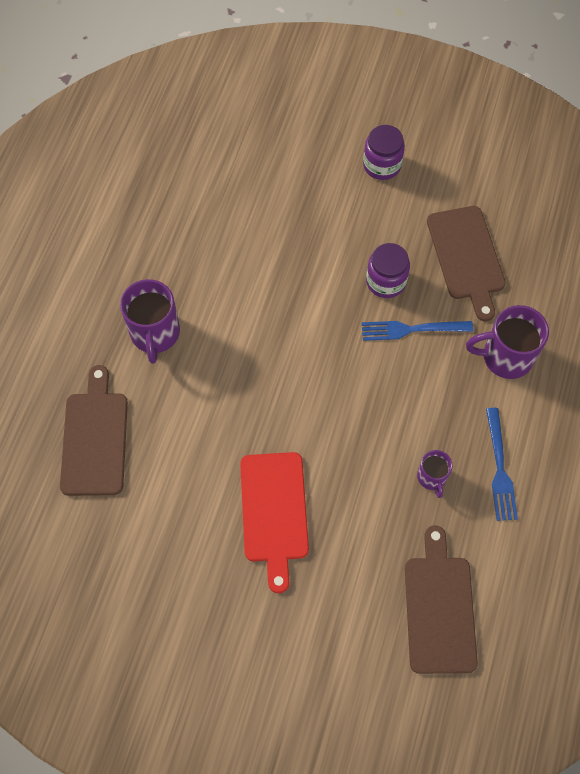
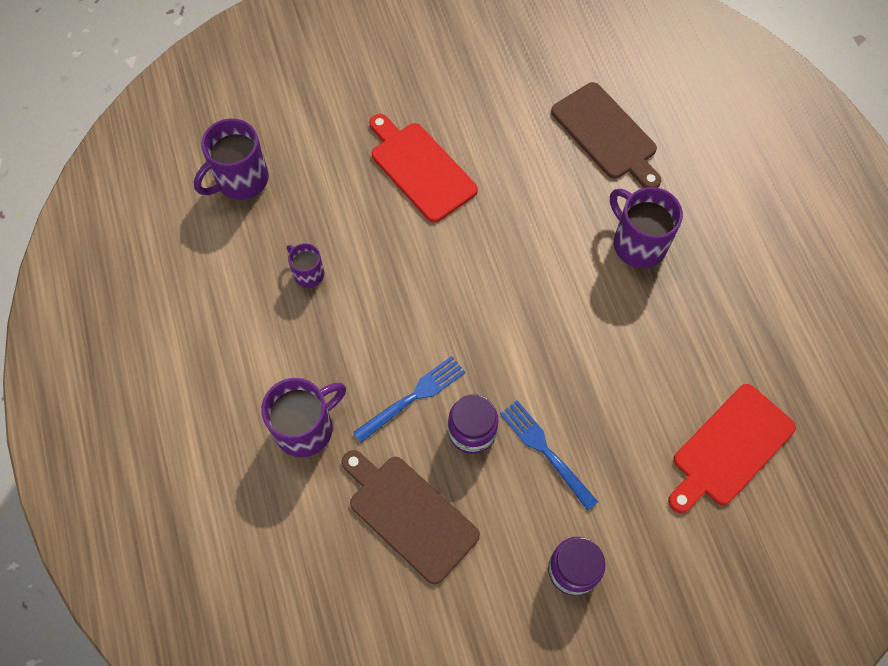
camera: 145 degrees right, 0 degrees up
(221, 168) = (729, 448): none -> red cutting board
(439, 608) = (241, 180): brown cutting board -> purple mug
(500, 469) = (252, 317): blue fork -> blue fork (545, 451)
# # #
Copy out, exactly as given, the line containing "(221, 168) = (729, 448): none" together with every line after it in the material.

Written response:
(221, 168) = (729, 448): none -> red cutting board
(439, 608) = (241, 180): brown cutting board -> purple mug
(500, 469) = (252, 317): blue fork -> blue fork (545, 451)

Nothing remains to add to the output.